Your answer should consist only of the lines below from the one with "missing | grey" through the one with "centre | x0.44 |", copied exactly.

# DATA SUPPLIED
- - - - - - -
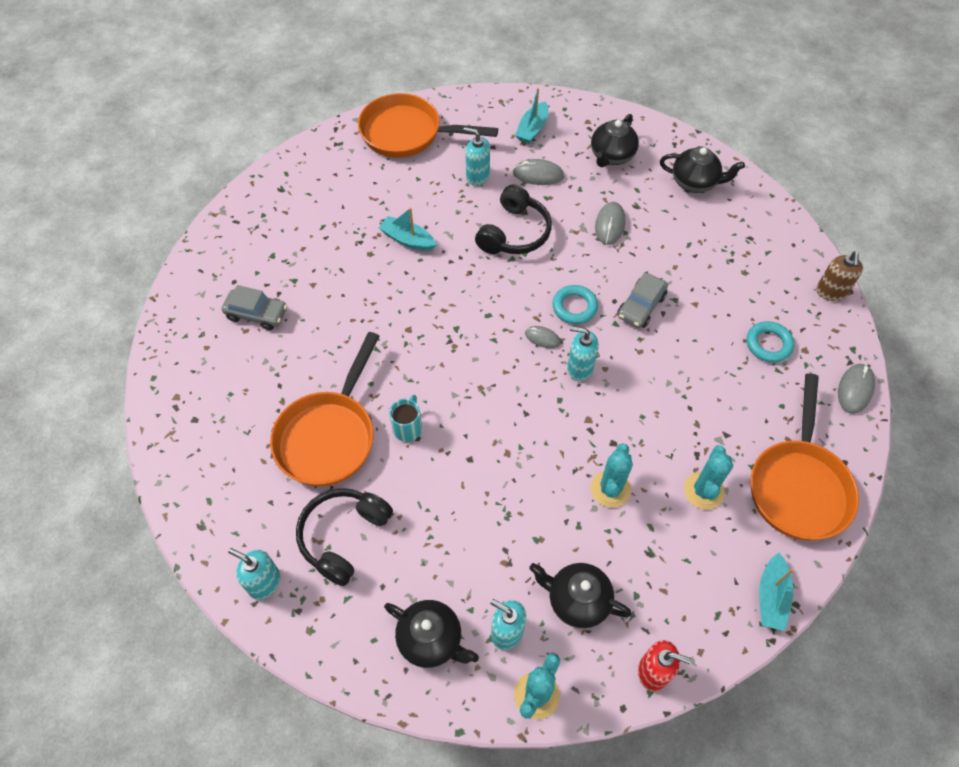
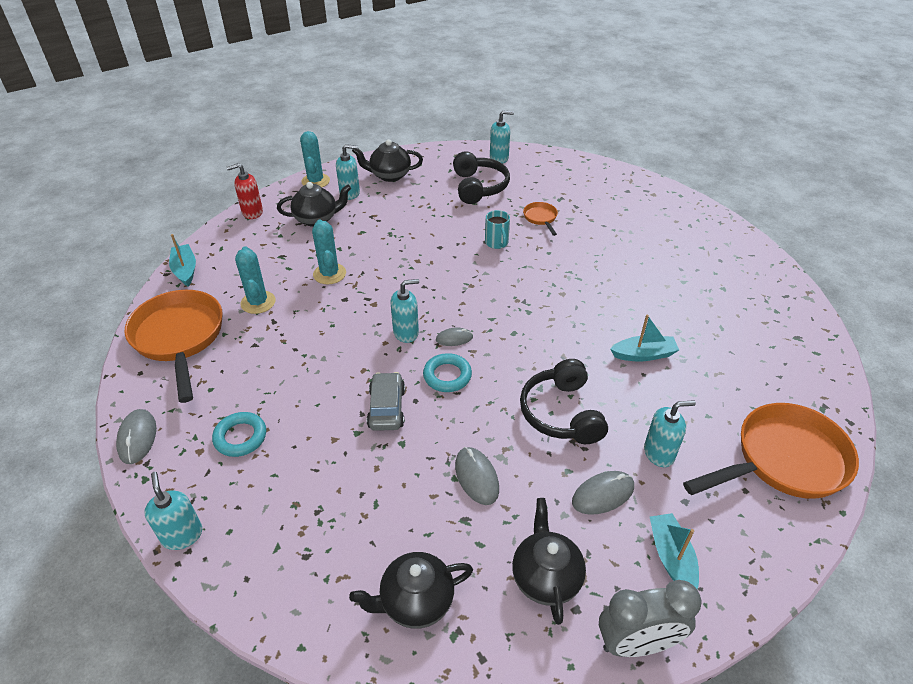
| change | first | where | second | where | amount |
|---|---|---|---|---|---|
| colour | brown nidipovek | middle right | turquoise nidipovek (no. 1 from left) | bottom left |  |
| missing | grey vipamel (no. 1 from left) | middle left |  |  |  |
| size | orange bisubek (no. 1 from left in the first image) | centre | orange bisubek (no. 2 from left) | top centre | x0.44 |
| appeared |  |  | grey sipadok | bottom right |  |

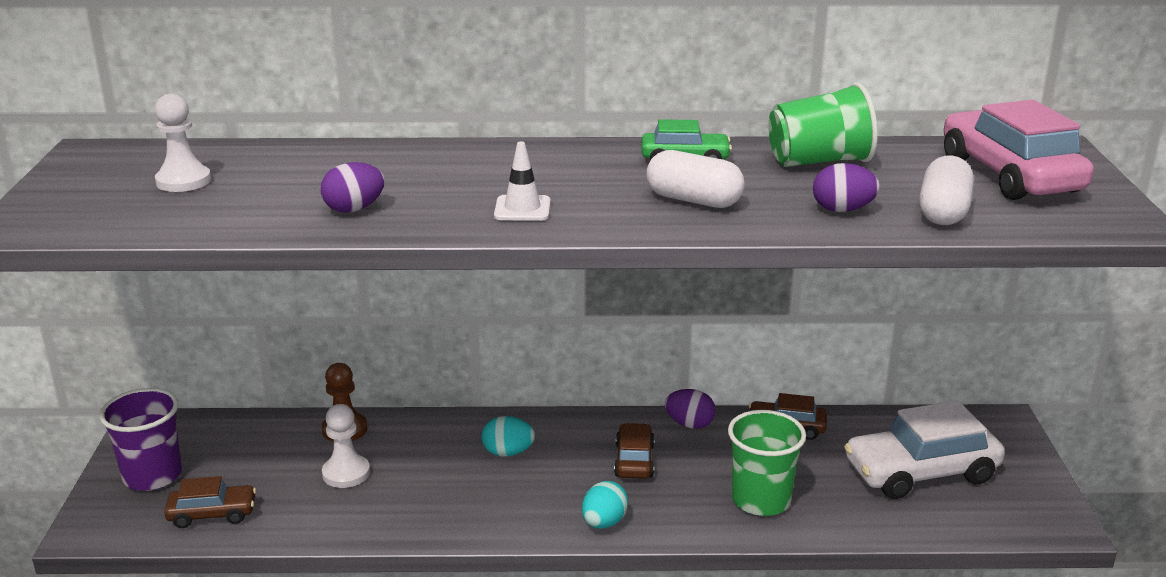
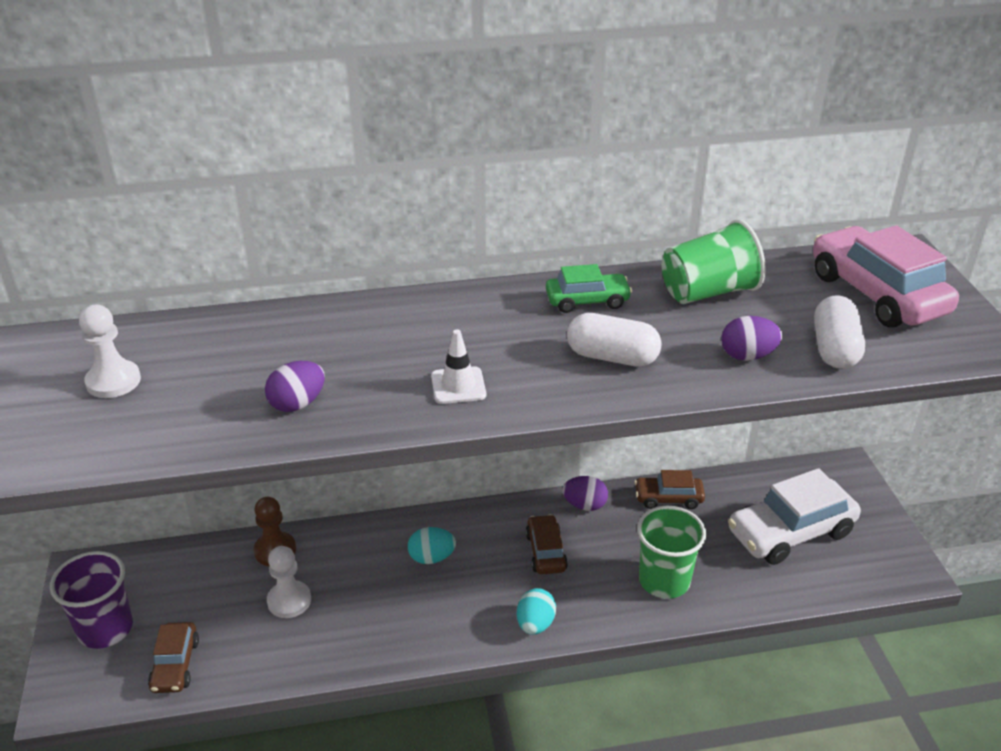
| change | first | where | second | where | amount |
|---|---|---|---|---|---|
| spun | brown vipamel (no. 1 from left) | bottom left |  | bottom left | 105 degrees clockwise |

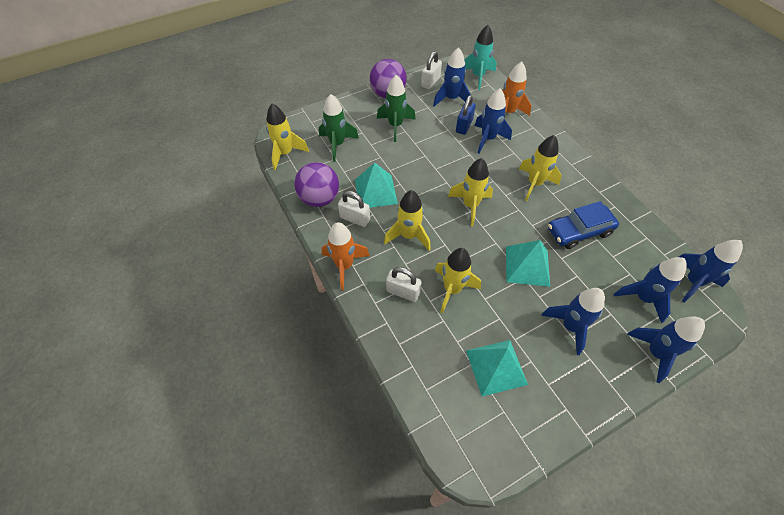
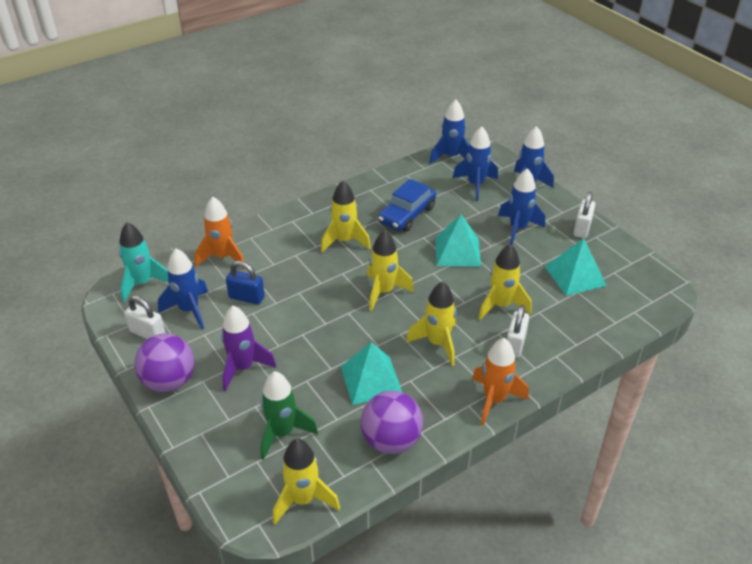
| change | first | where | second | where | amount |
|---|---|---|---|---|---|
| colour | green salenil (no. 2 from left) | top centre | purple salenil | middle left |  |
| missing | blue salenil (no. 2 from left) | top centre |  |  |  |
| relocated | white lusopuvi (no. 1 from left in the first image) | centre | white lusopuvi (no. 3 from left) | middle right |  |
| spun | blue vipamel | middle right |  | centre | 60 degrees clockwise |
- - - - - - -
# SOLUTION TO THIS EXERCISE
| missing | grey vipamel (no. 1 from left) | middle left |  |  |  |
| size | orange bisubek (no. 1 from left in the first image) | centre | orange bisubek (no. 2 from left) | top centre | x0.44 |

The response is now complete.